*** Opening of Exercise material ***

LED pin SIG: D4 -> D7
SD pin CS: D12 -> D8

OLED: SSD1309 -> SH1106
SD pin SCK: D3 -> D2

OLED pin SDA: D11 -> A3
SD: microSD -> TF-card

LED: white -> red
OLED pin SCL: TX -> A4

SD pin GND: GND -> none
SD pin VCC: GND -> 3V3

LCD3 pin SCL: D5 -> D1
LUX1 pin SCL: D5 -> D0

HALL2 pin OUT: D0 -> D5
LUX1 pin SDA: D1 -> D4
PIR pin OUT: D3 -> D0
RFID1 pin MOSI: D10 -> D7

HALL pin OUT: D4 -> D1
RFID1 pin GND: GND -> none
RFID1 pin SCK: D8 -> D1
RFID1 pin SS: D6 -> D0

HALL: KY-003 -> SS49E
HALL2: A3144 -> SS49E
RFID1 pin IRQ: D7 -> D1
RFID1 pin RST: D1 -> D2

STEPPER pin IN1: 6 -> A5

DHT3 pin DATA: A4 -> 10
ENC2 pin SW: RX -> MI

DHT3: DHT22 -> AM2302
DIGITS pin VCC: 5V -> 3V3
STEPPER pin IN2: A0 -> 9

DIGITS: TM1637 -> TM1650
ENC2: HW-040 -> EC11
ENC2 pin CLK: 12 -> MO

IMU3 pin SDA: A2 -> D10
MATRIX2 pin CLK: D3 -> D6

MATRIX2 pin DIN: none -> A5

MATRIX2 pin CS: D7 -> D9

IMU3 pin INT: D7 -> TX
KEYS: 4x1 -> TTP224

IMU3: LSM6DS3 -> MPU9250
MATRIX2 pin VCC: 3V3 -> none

*** Close of Exercise material ***

▶ _Aim of the exercise_
Exactly as written above, copy out all the records.

▶ _Exercise result_
LED pin SIG: D4 -> D7
SD pin CS: D12 -> D8

OLED: SSD1309 -> SH1106
SD pin SCK: D3 -> D2

OLED pin SDA: D11 -> A3
SD: microSD -> TF-card

LED: white -> red
OLED pin SCL: TX -> A4

SD pin GND: GND -> none
SD pin VCC: GND -> 3V3

LCD3 pin SCL: D5 -> D1
LUX1 pin SCL: D5 -> D0

HALL2 pin OUT: D0 -> D5
LUX1 pin SDA: D1 -> D4
PIR pin OUT: D3 -> D0
RFID1 pin MOSI: D10 -> D7

HALL pin OUT: D4 -> D1
RFID1 pin GND: GND -> none
RFID1 pin SCK: D8 -> D1
RFID1 pin SS: D6 -> D0

HALL: KY-003 -> SS49E
HALL2: A3144 -> SS49E
RFID1 pin IRQ: D7 -> D1
RFID1 pin RST: D1 -> D2

STEPPER pin IN1: 6 -> A5

DHT3 pin DATA: A4 -> 10
ENC2 pin SW: RX -> MI

DHT3: DHT22 -> AM2302
DIGITS pin VCC: 5V -> 3V3
STEPPER pin IN2: A0 -> 9

DIGITS: TM1637 -> TM1650
ENC2: HW-040 -> EC11
ENC2 pin CLK: 12 -> MO

IMU3 pin SDA: A2 -> D10
MATRIX2 pin CLK: D3 -> D6

MATRIX2 pin DIN: none -> A5

MATRIX2 pin CS: D7 -> D9

IMU3 pin INT: D7 -> TX
KEYS: 4x1 -> TTP224

IMU3: LSM6DS3 -> MPU9250
MATRIX2 pin VCC: 3V3 -> none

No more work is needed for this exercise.